##### INFORMATION PROVIDED #####
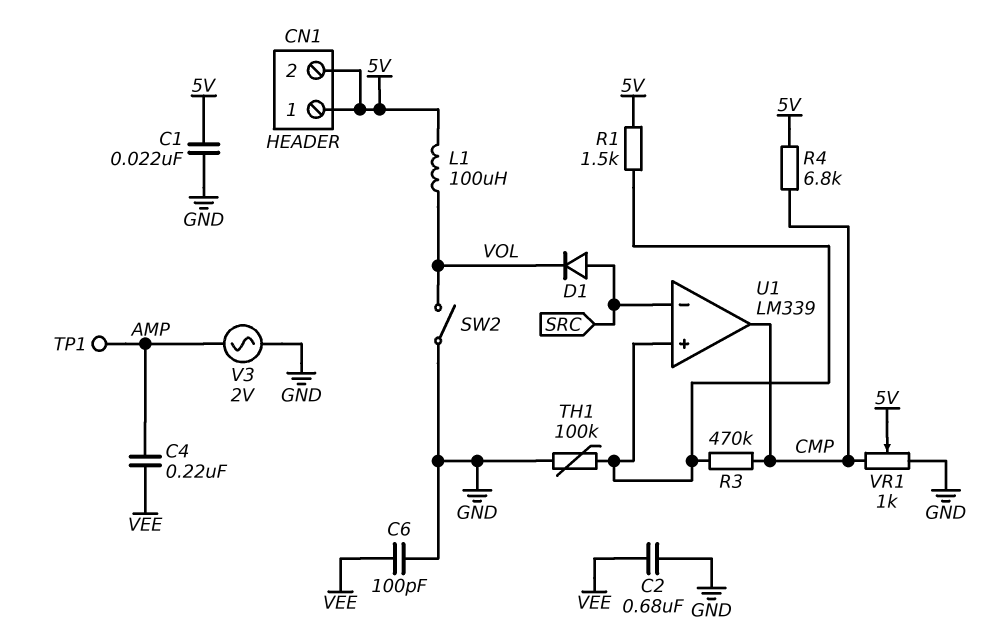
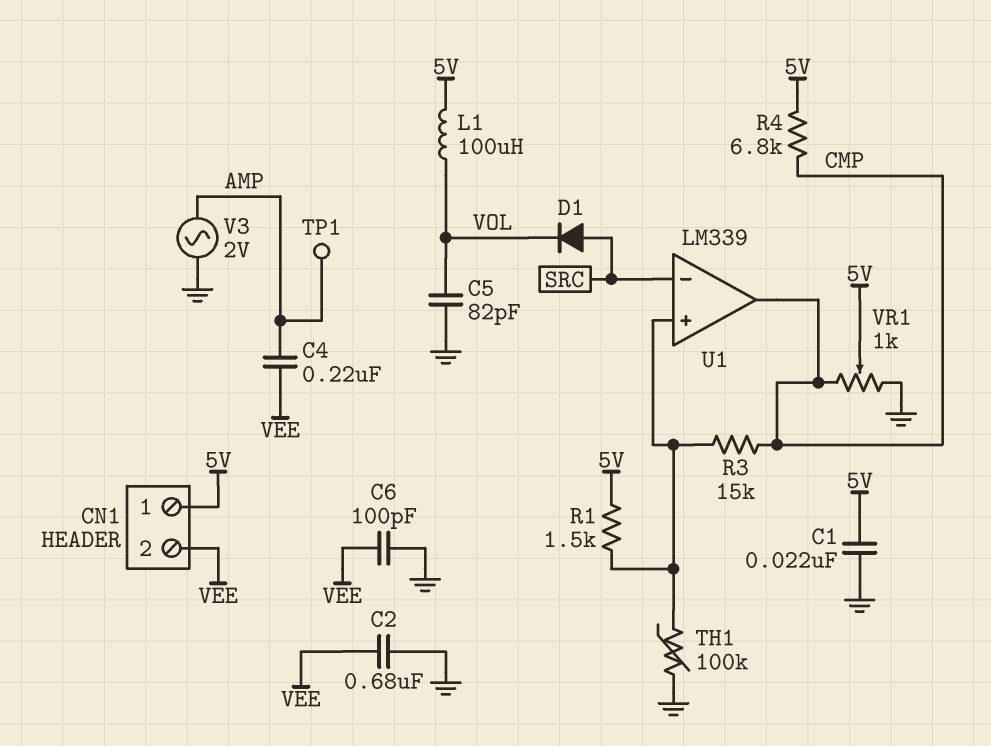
C5: none -> 82pF (GND, VOL)
CN1 pin 2: 5V -> VEE
R3: 470k (CMP, U1/in+) -> 15k (CMP, U1/in+)
SW2: switch (GND, VOL) -> none

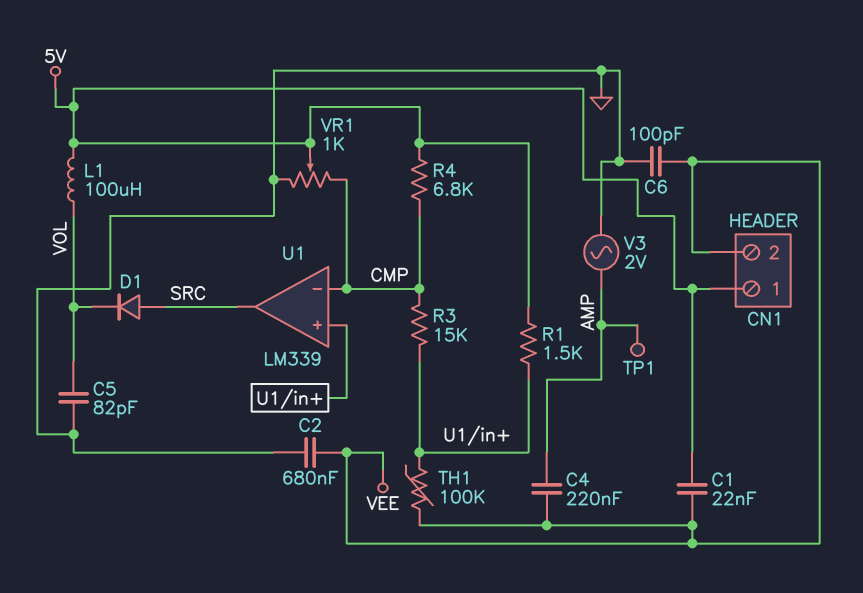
C1: 22nF (5V, GND) -> 22nF (5V, VEE)
TH1: 100k (GND, U1/in+) -> 100k (U1/in+, VEE)
U1 pin in-: SRC -> CMP
U1 pin out: CMP -> SRC

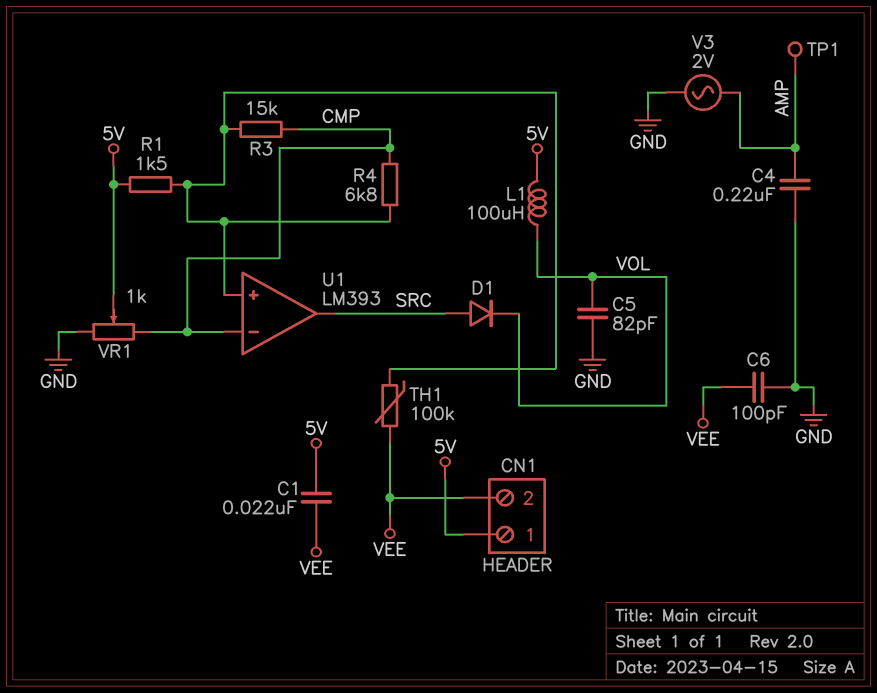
C2: 680nF (GND, VEE) -> none
C4: 220nF (AMP, VEE) -> 220nF (AMP, GND)
R4: 6.8k (5V, CMP) -> 6.8k (CMP, U1/in+)
U1: LM339 -> LM393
#####
WHAT YOU NEED TO DO
With every picture removed, give the entries above again exactly.

WRITTEN SOLUTION
C5: none -> 82pF (GND, VOL)
CN1 pin 2: 5V -> VEE
R3: 470k (CMP, U1/in+) -> 15k (CMP, U1/in+)
SW2: switch (GND, VOL) -> none

C1: 22nF (5V, GND) -> 22nF (5V, VEE)
TH1: 100k (GND, U1/in+) -> 100k (U1/in+, VEE)
U1 pin in-: SRC -> CMP
U1 pin out: CMP -> SRC

C2: 680nF (GND, VEE) -> none
C4: 220nF (AMP, VEE) -> 220nF (AMP, GND)
R4: 6.8k (5V, CMP) -> 6.8k (CMP, U1/in+)
U1: LM339 -> LM393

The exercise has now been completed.